Task statement —
The records below must be copied in full, exactly as they read.

Source material —
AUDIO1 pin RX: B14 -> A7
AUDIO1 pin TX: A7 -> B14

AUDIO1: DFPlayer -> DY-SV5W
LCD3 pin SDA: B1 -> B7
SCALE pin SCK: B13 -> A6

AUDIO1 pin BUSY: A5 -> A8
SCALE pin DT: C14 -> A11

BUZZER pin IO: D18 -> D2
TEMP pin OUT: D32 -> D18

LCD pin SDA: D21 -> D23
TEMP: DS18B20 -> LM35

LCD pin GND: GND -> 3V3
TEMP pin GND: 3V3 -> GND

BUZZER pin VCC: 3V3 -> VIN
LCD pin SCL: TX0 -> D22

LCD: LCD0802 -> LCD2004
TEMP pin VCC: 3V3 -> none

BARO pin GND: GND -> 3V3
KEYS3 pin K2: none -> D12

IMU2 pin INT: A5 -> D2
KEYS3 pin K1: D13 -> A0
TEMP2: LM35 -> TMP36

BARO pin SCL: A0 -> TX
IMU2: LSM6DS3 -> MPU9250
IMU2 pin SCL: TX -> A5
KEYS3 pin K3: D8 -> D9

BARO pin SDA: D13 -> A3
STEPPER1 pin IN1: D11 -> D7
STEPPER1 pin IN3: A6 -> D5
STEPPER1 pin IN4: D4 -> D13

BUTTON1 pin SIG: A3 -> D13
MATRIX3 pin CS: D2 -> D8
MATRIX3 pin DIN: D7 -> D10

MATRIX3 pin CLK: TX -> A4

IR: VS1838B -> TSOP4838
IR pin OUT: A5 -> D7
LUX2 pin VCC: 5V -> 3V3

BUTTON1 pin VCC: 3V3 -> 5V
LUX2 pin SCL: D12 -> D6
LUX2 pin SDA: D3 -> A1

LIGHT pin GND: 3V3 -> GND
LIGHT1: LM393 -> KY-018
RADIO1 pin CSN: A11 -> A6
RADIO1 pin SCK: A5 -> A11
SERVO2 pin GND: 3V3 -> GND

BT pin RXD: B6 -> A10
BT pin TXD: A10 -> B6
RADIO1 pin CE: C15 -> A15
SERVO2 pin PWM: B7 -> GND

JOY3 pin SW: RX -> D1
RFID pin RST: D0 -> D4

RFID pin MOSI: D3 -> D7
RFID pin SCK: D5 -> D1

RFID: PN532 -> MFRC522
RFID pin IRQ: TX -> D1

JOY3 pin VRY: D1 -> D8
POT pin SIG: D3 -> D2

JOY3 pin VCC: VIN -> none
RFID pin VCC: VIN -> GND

Response for this exercise —
AUDIO1 pin RX: B14 -> A7
AUDIO1 pin TX: A7 -> B14

AUDIO1: DFPlayer -> DY-SV5W
LCD3 pin SDA: B1 -> B7
SCALE pin SCK: B13 -> A6

AUDIO1 pin BUSY: A5 -> A8
SCALE pin DT: C14 -> A11

BUZZER pin IO: D18 -> D2
TEMP pin OUT: D32 -> D18

LCD pin SDA: D21 -> D23
TEMP: DS18B20 -> LM35

LCD pin GND: GND -> 3V3
TEMP pin GND: 3V3 -> GND

BUZZER pin VCC: 3V3 -> VIN
LCD pin SCL: TX0 -> D22

LCD: LCD0802 -> LCD2004
TEMP pin VCC: 3V3 -> none

BARO pin GND: GND -> 3V3
KEYS3 pin K2: none -> D12

IMU2 pin INT: A5 -> D2
KEYS3 pin K1: D13 -> A0
TEMP2: LM35 -> TMP36

BARO pin SCL: A0 -> TX
IMU2: LSM6DS3 -> MPU9250
IMU2 pin SCL: TX -> A5
KEYS3 pin K3: D8 -> D9

BARO pin SDA: D13 -> A3
STEPPER1 pin IN1: D11 -> D7
STEPPER1 pin IN3: A6 -> D5
STEPPER1 pin IN4: D4 -> D13

BUTTON1 pin SIG: A3 -> D13
MATRIX3 pin CS: D2 -> D8
MATRIX3 pin DIN: D7 -> D10

MATRIX3 pin CLK: TX -> A4

IR: VS1838B -> TSOP4838
IR pin OUT: A5 -> D7
LUX2 pin VCC: 5V -> 3V3

BUTTON1 pin VCC: 3V3 -> 5V
LUX2 pin SCL: D12 -> D6
LUX2 pin SDA: D3 -> A1

LIGHT pin GND: 3V3 -> GND
LIGHT1: LM393 -> KY-018
RADIO1 pin CSN: A11 -> A6
RADIO1 pin SCK: A5 -> A11
SERVO2 pin GND: 3V3 -> GND

BT pin RXD: B6 -> A10
BT pin TXD: A10 -> B6
RADIO1 pin CE: C15 -> A15
SERVO2 pin PWM: B7 -> GND

JOY3 pin SW: RX -> D1
RFID pin RST: D0 -> D4

RFID pin MOSI: D3 -> D7
RFID pin SCK: D5 -> D1

RFID: PN532 -> MFRC522
RFID pin IRQ: TX -> D1

JOY3 pin VRY: D1 -> D8
POT pin SIG: D3 -> D2

JOY3 pin VCC: VIN -> none
RFID pin VCC: VIN -> GND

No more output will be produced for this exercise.